> **Your task**:
Could you print the entries below exactly, starting at the line that contains "none -> cyan brick G4 level 1" and stopping after the last one?
- Opening Delimiter -
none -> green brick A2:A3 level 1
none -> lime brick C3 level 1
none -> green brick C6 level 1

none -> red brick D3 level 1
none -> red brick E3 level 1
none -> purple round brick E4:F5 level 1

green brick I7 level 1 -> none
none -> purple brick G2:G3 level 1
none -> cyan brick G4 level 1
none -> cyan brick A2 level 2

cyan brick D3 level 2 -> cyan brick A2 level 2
- Closing Delimiter -
> **Output**:
none -> cyan brick G4 level 1
none -> cyan brick A2 level 2

cyan brick D3 level 2 -> cyan brick A2 level 2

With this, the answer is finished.